#### Data extracts
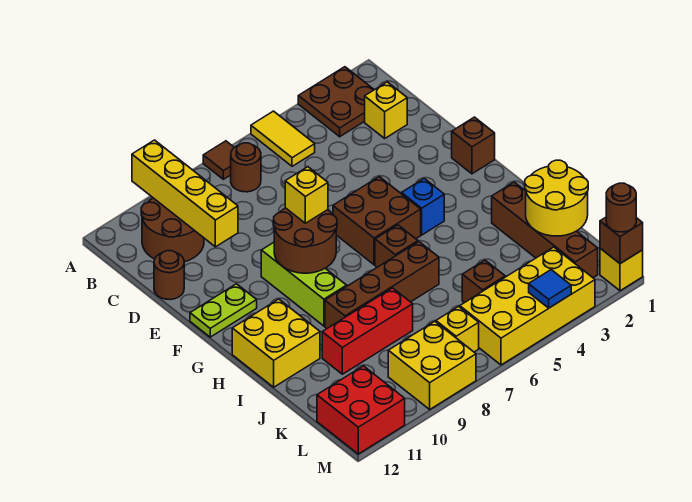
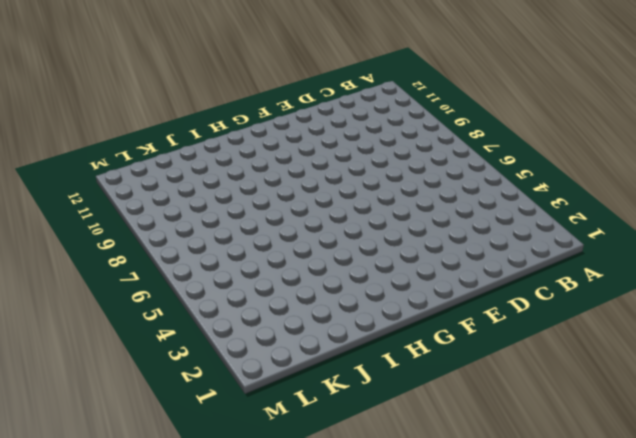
none -> brown plate A2:B3 level 1
none -> yellow tile A5:B5 level 1
none -> brown tile A7 level 1
none -> brown round brick B7 level 1

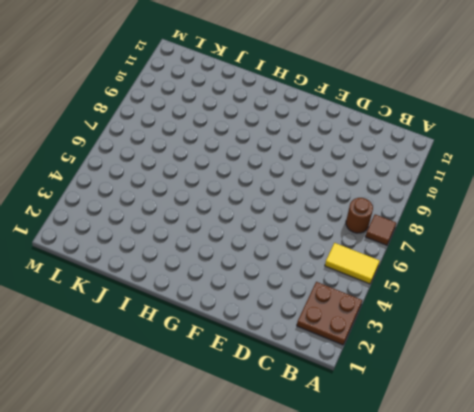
none -> brown round brick B10:C11 level 1
none -> yellow brick C2 level 1
none -> brown round brick D12 level 1
none -> brown brick F1 level 1

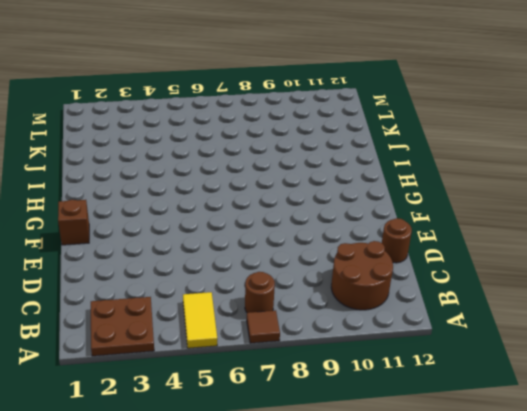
none -> yellow brick C2 level 1
none -> brown brick F5:G6 level 1
none -> lime brick F9:H9 level 1
none -> lime plate F11:F12 level 1

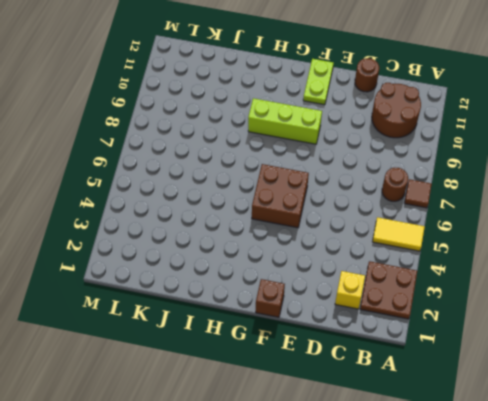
none -> blue brick G4 level 1
none -> brown brick H6 level 1
none -> yellow brick H11:I12 level 1
none -> brown brick I2:L2 level 1

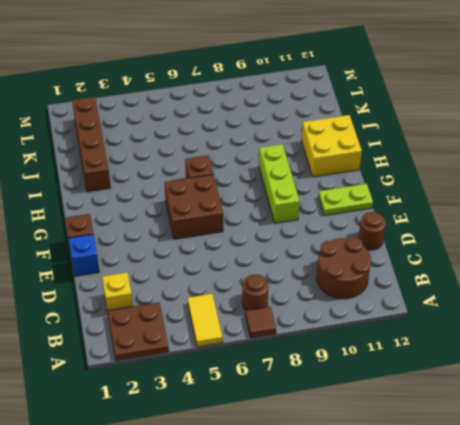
blue brick E1 level 1 -> blue brick G4 level 1
none -> brown brick I6:I9 level 1
none -> red brick J8:J10 level 1
none -> brown brick K5 level 1
none -> yellow brick L3:M6 level 1

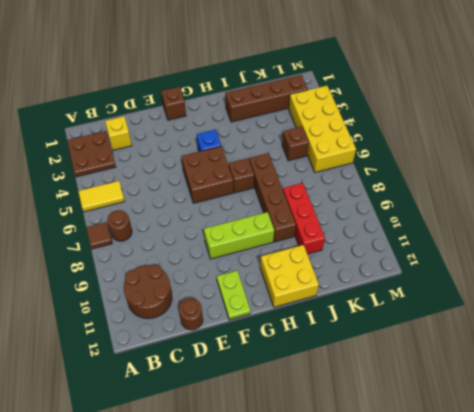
none -> yellow brick L7 level 1
none -> yellow brick L8:M9 level 1
none -> red brick L11:M12 level 1
none -> yellow brick M1 level 1

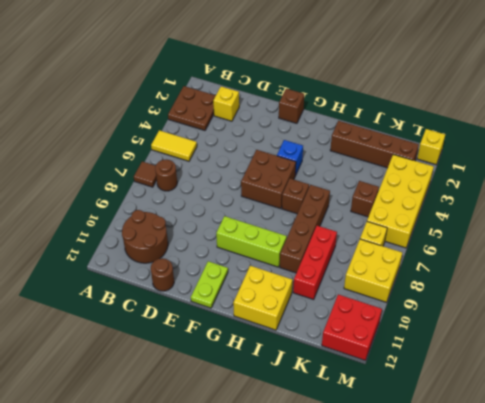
none -> yellow brick A10:D10 level 2
none -> brown round brick F8:G9 level 2
none -> yellow round brick J1:K2 level 2
none -> brown brick M1 level 2

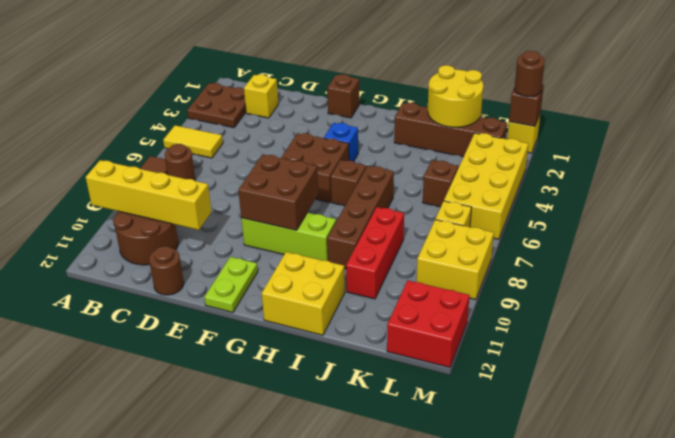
brown brick F8:G9 level 2 -> brown round brick F8:G9 level 2
none -> blue tile M4 level 2
none -> yellow brick F8 level 3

#### Problem to work on
Leave out every picture and transcribe the remaining entries exactly.

#### Exercise response
none -> brown plate A2:B3 level 1
none -> yellow tile A5:B5 level 1
none -> brown tile A7 level 1
none -> brown round brick B7 level 1

none -> brown round brick B10:C11 level 1
none -> yellow brick C2 level 1
none -> brown round brick D12 level 1
none -> brown brick F1 level 1

none -> yellow brick C2 level 1
none -> brown brick F5:G6 level 1
none -> lime brick F9:H9 level 1
none -> lime plate F11:F12 level 1

none -> blue brick G4 level 1
none -> brown brick H6 level 1
none -> yellow brick H11:I12 level 1
none -> brown brick I2:L2 level 1

blue brick E1 level 1 -> blue brick G4 level 1
none -> brown brick I6:I9 level 1
none -> red brick J8:J10 level 1
none -> brown brick K5 level 1
none -> yellow brick L3:M6 level 1

none -> yellow brick L7 level 1
none -> yellow brick L8:M9 level 1
none -> red brick L11:M12 level 1
none -> yellow brick M1 level 1

none -> yellow brick A10:D10 level 2
none -> brown round brick F8:G9 level 2
none -> yellow round brick J1:K2 level 2
none -> brown brick M1 level 2

brown brick F8:G9 level 2 -> brown round brick F8:G9 level 2
none -> blue tile M4 level 2
none -> yellow brick F8 level 3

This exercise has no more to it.